▸ **REQUIRED ACTION**: Copy all records verbatim, images excluded.

▸ **ENTRIES PROVIDED**:
# # # #
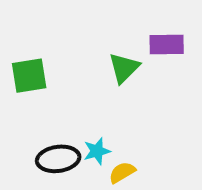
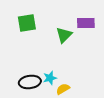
green square: (29, 76) -> (27, 23), moved

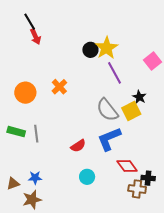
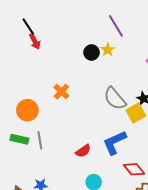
yellow star: (106, 48) -> (108, 50), size x0.6
purple line: (114, 73) -> (116, 26), moved
orange circle: (25, 93) -> (27, 110), moved
gray semicircle: (107, 110) -> (115, 99), moved

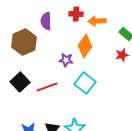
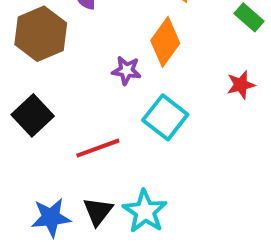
red star: (122, 55) -> (241, 85), moved
red line: (47, 87) -> (98, 148), moved

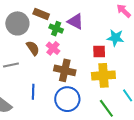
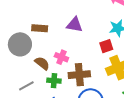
green cross: (56, 29) -> (54, 81), moved

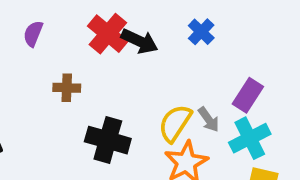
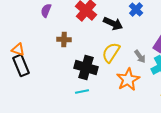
black arrow: (140, 41) -> (113, 23), moved
yellow semicircle: (175, 123) -> (111, 52), moved

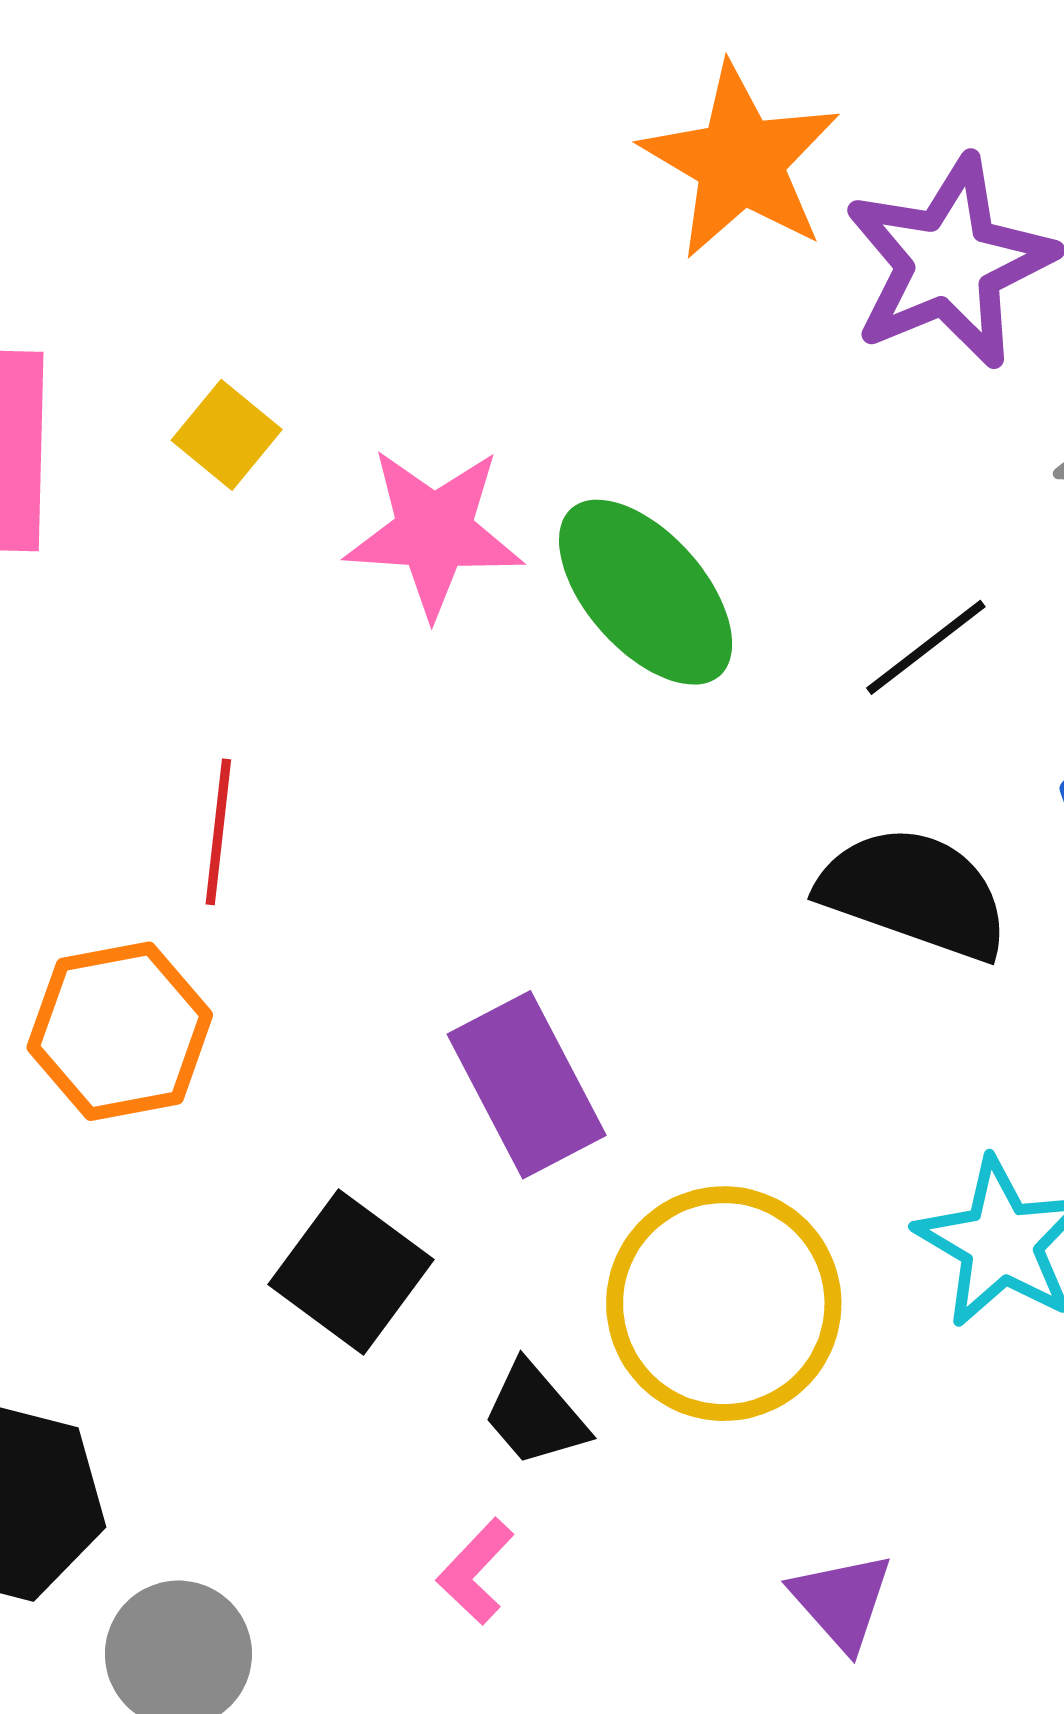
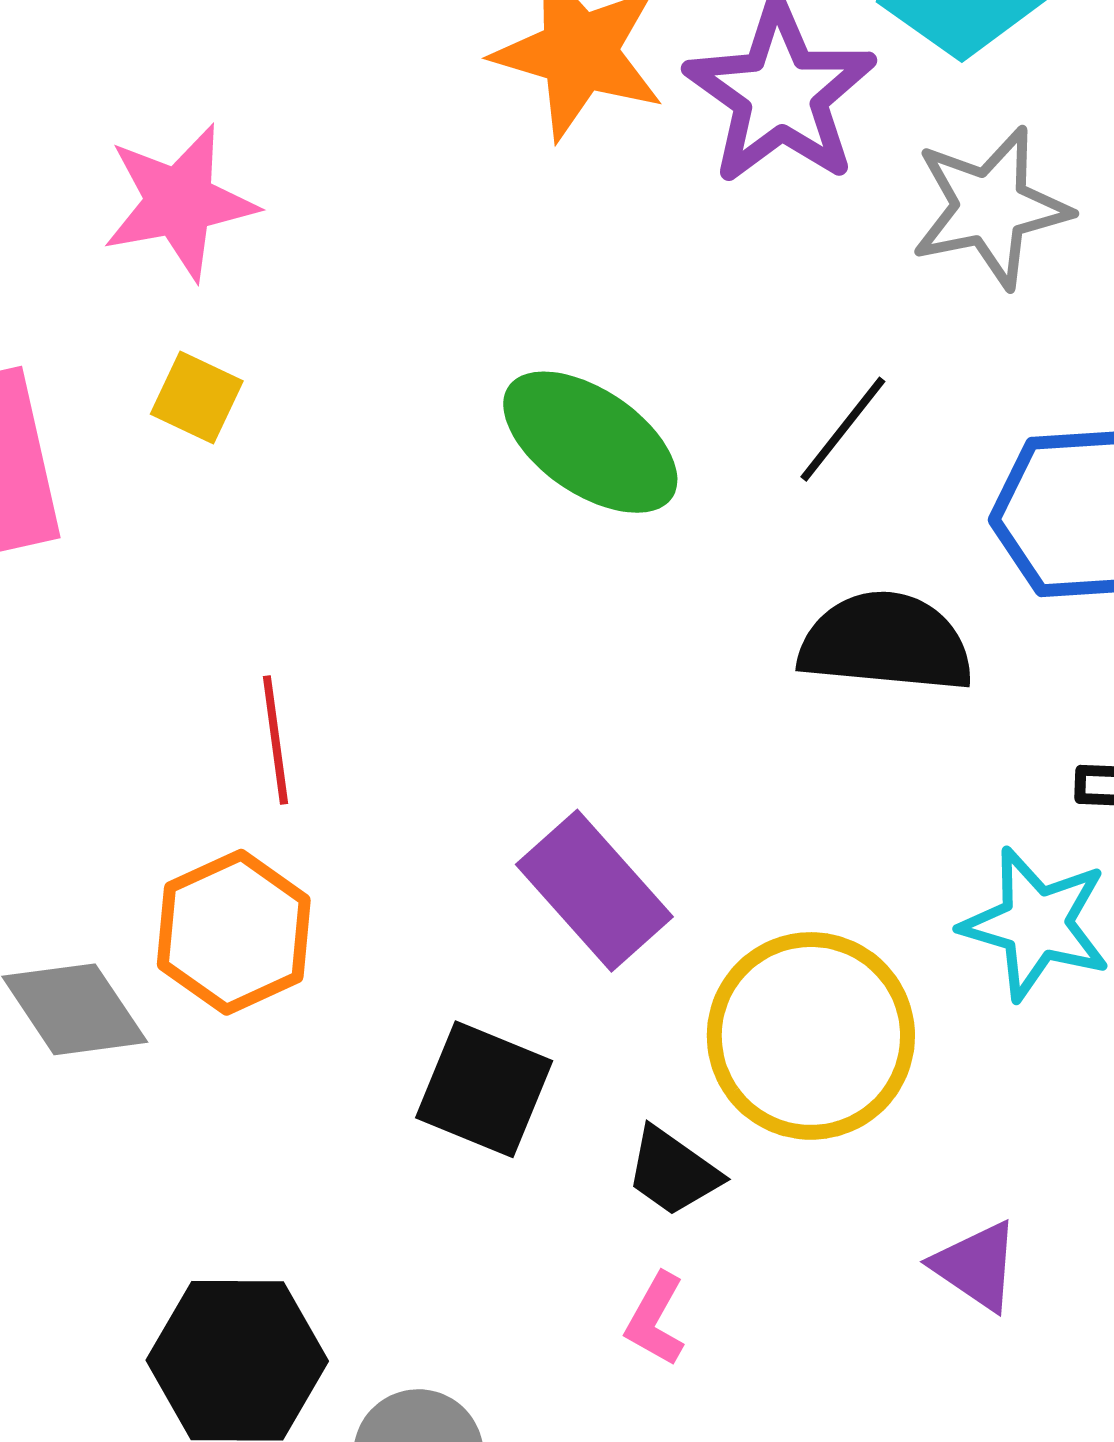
# # # #
▸ **TASK ANSWER**:
green square: (29, 76) -> (27, 23), moved

yellow star: (106, 48) -> (108, 50), size x0.6
purple line: (114, 73) -> (116, 26), moved
orange circle: (25, 93) -> (27, 110), moved
gray semicircle: (107, 110) -> (115, 99), moved

red star: (122, 55) -> (241, 85), moved
red line: (47, 87) -> (98, 148), moved

green cross: (56, 29) -> (54, 81), moved

black arrow: (140, 41) -> (113, 23), moved
yellow semicircle: (175, 123) -> (111, 52), moved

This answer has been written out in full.